▶ **EXERCISE DATA**:
[Start of section]

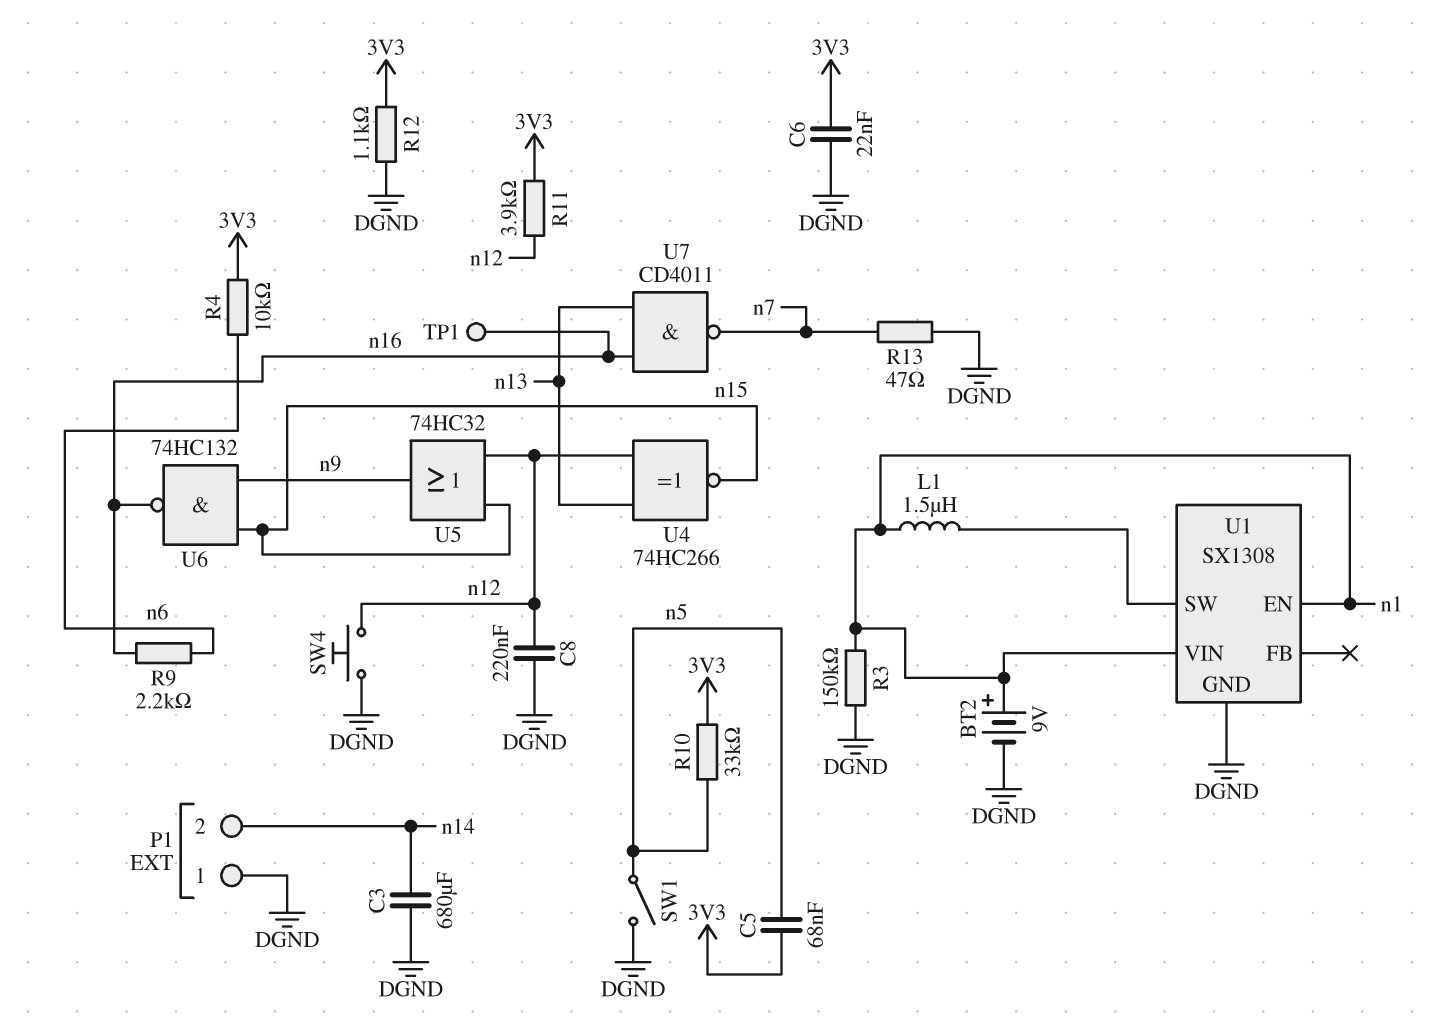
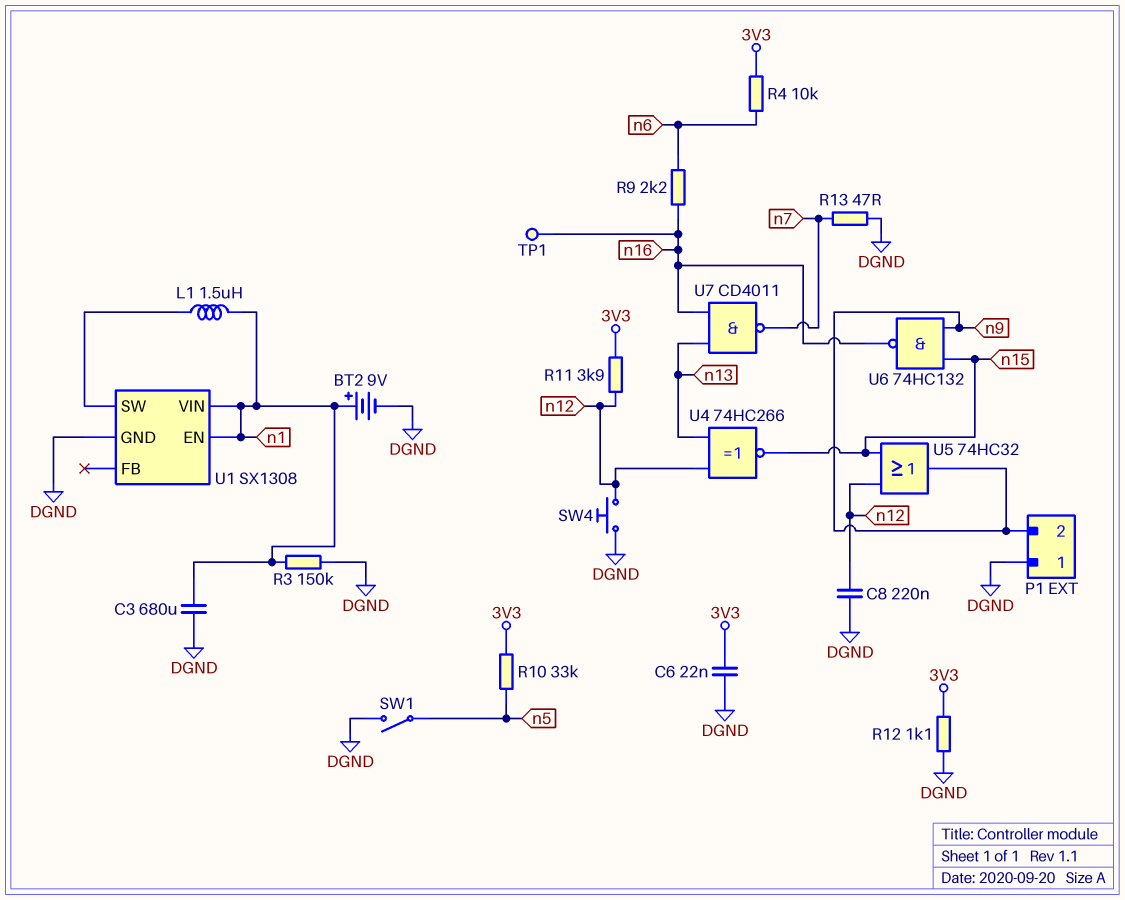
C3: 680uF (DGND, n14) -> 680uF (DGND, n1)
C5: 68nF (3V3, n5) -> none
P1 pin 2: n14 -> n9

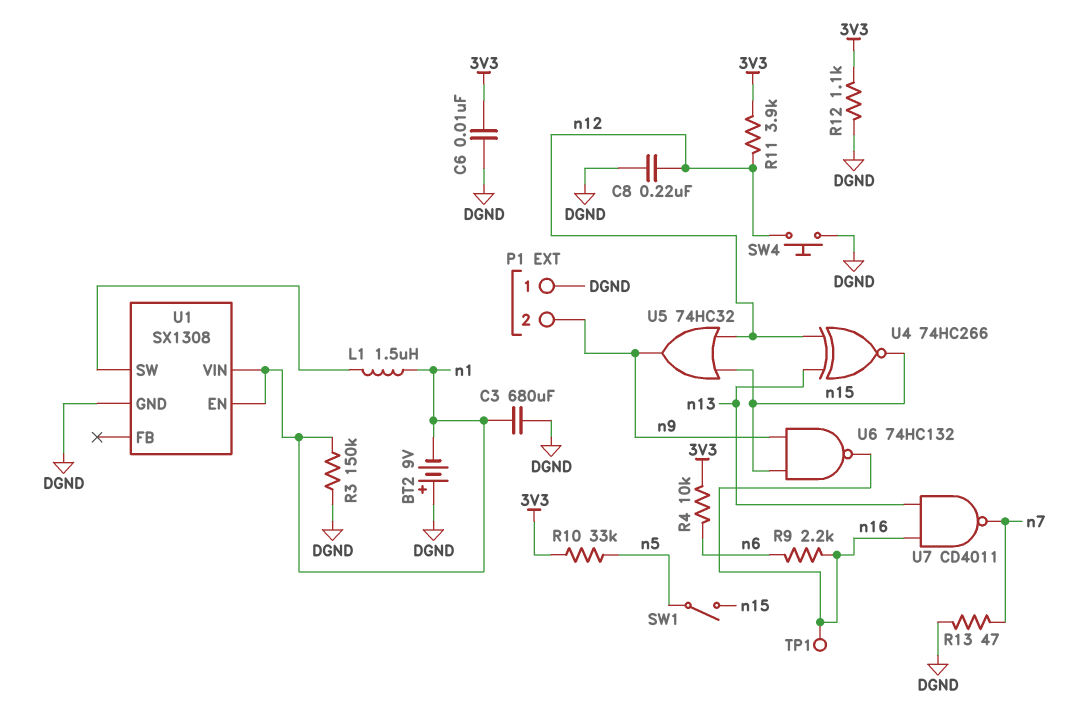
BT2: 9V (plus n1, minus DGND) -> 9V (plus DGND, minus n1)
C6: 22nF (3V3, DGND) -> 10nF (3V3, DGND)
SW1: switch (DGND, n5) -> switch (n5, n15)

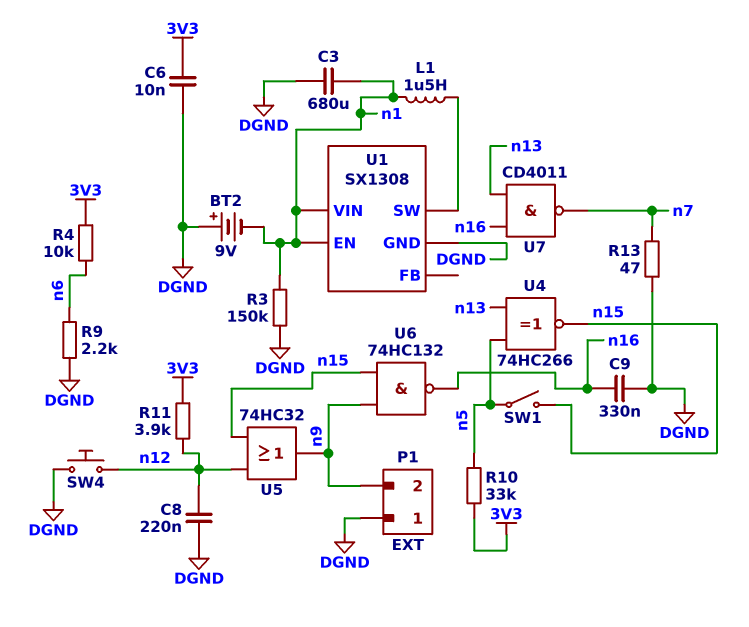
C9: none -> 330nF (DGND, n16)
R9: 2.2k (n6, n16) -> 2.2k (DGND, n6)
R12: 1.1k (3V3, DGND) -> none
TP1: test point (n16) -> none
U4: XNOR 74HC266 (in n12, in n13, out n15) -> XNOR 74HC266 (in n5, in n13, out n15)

[End of section]
[Start of section]

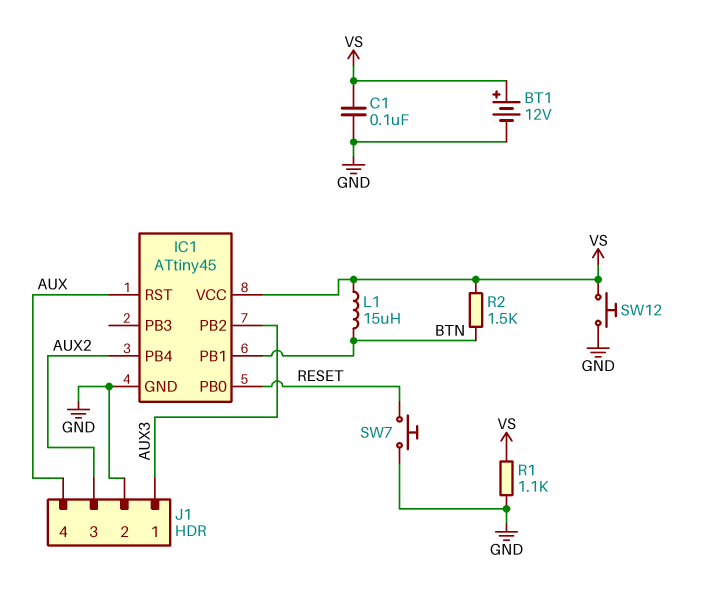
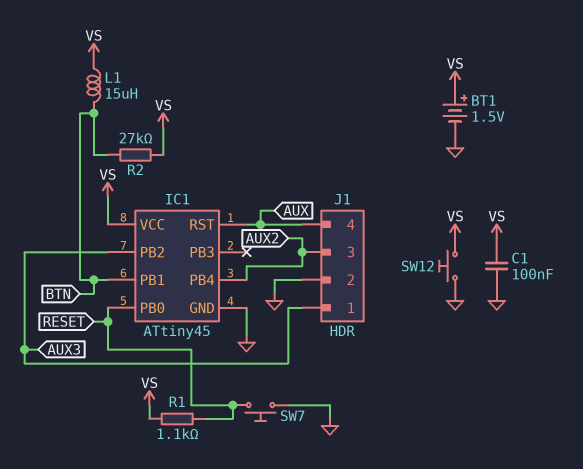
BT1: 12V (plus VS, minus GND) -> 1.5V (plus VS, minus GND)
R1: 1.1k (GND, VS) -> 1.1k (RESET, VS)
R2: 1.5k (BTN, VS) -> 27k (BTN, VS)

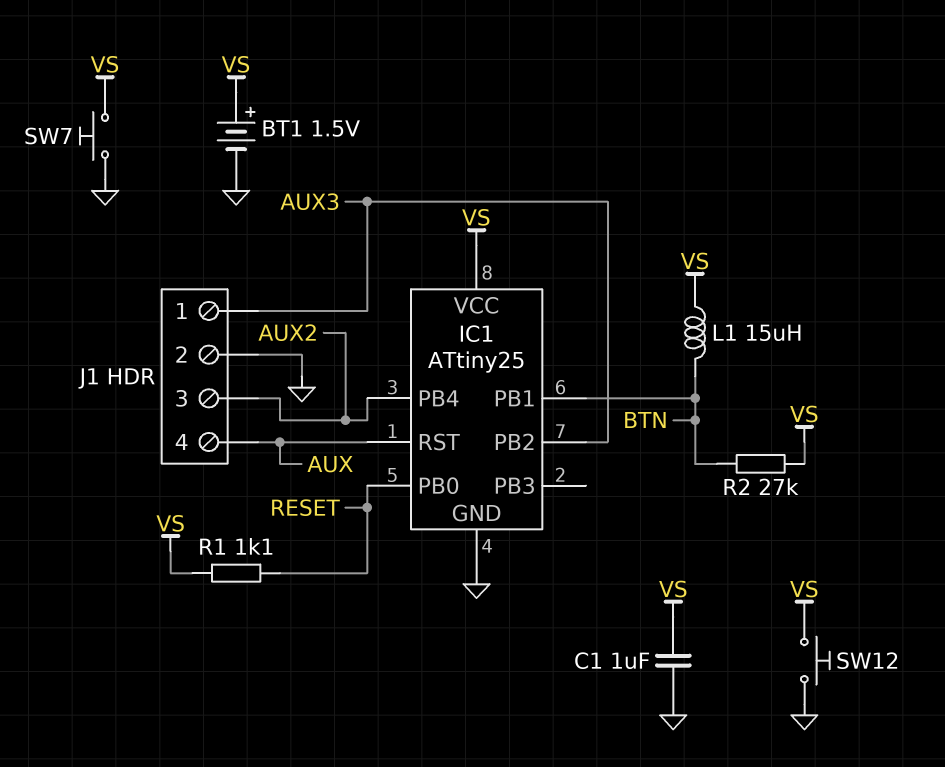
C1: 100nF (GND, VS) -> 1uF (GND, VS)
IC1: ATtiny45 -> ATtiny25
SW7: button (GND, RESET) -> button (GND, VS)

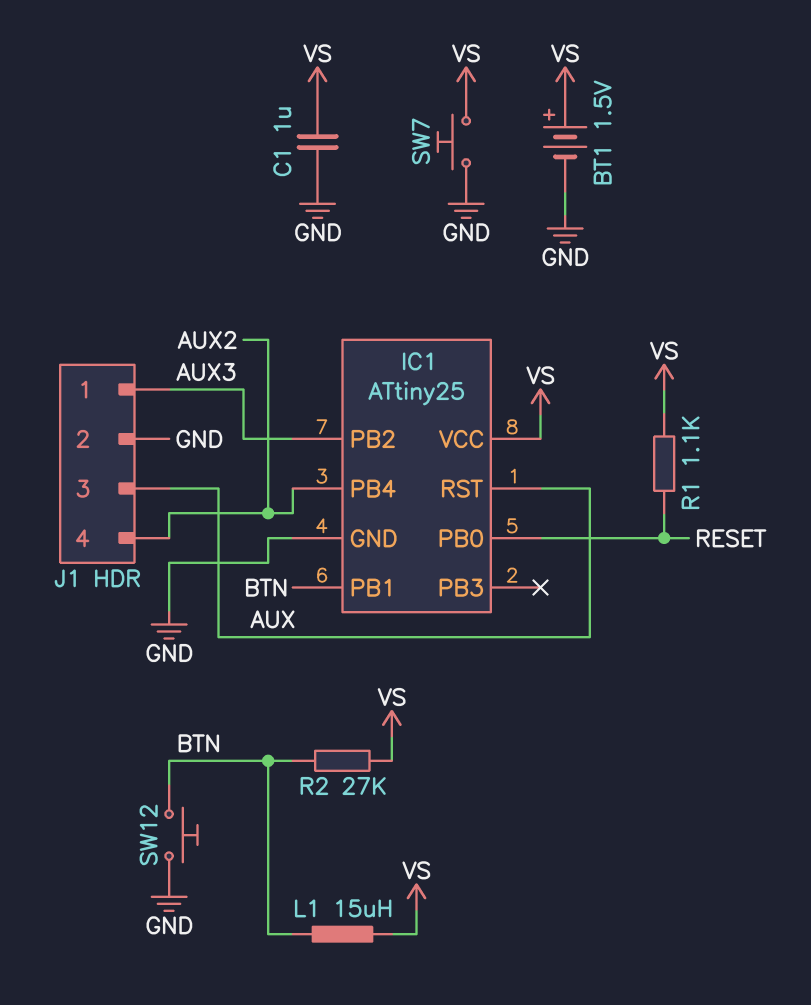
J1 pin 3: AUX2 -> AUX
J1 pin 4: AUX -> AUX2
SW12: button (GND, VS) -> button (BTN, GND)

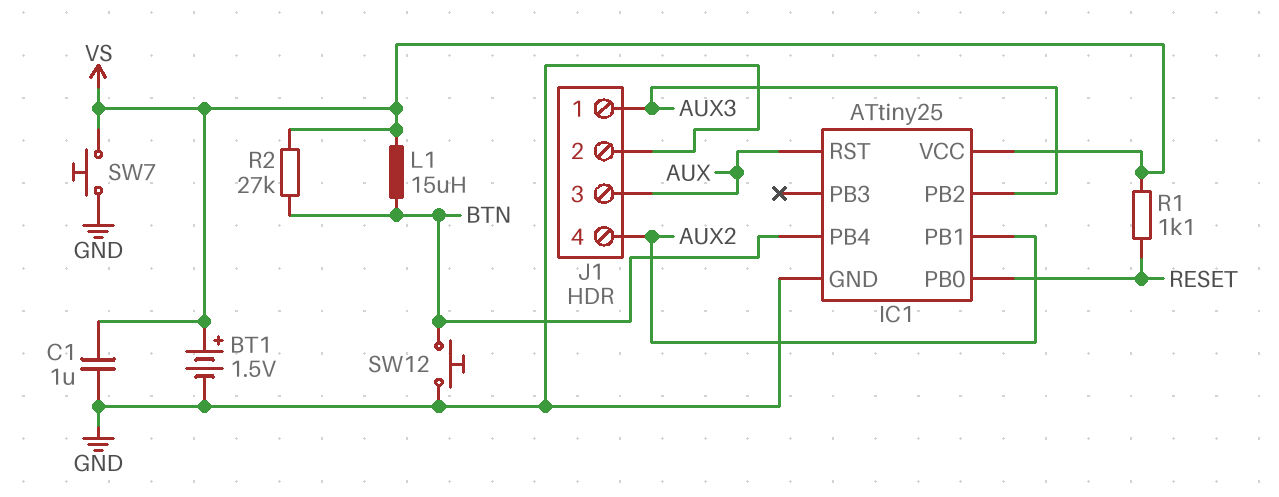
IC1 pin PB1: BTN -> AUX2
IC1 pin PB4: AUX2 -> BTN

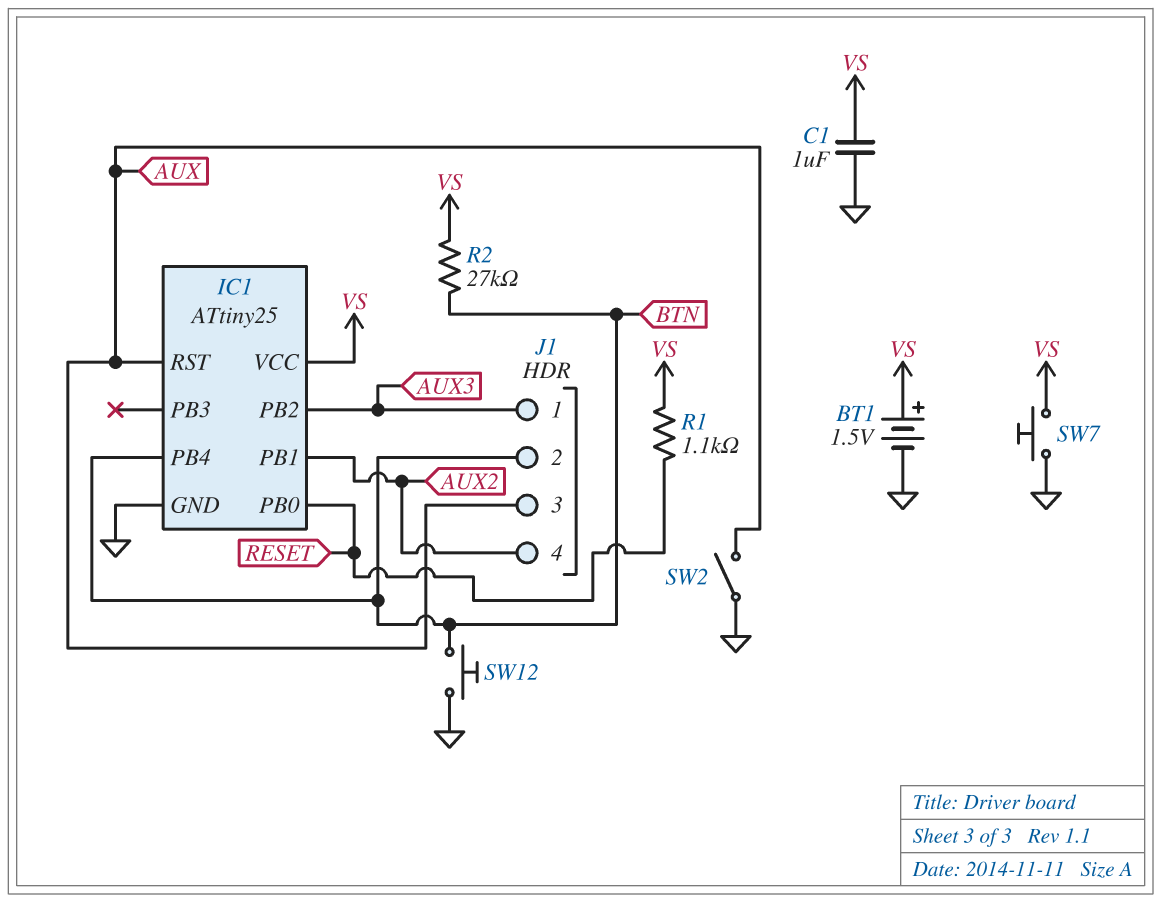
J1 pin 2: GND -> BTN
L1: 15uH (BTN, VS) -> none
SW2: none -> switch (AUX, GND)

[End of section]

In the listing above, find the line containing "C3: 680uF (DGND, n14) -> 680uF (DGND, n1)" and the line containing "U4: XNOR 74HC266", then output those two lines and everything between them exactly as written, without the images.

▶ **ANSWER TO THIS PROBLEM**:
C3: 680uF (DGND, n14) -> 680uF (DGND, n1)
C5: 68nF (3V3, n5) -> none
P1 pin 2: n14 -> n9

BT2: 9V (plus n1, minus DGND) -> 9V (plus DGND, minus n1)
C6: 22nF (3V3, DGND) -> 10nF (3V3, DGND)
SW1: switch (DGND, n5) -> switch (n5, n15)

C9: none -> 330nF (DGND, n16)
R9: 2.2k (n6, n16) -> 2.2k (DGND, n6)
R12: 1.1k (3V3, DGND) -> none
TP1: test point (n16) -> none
U4: XNOR 74HC266 (in n12, in n13, out n15) -> XNOR 74HC266 (in n5, in n13, out n15)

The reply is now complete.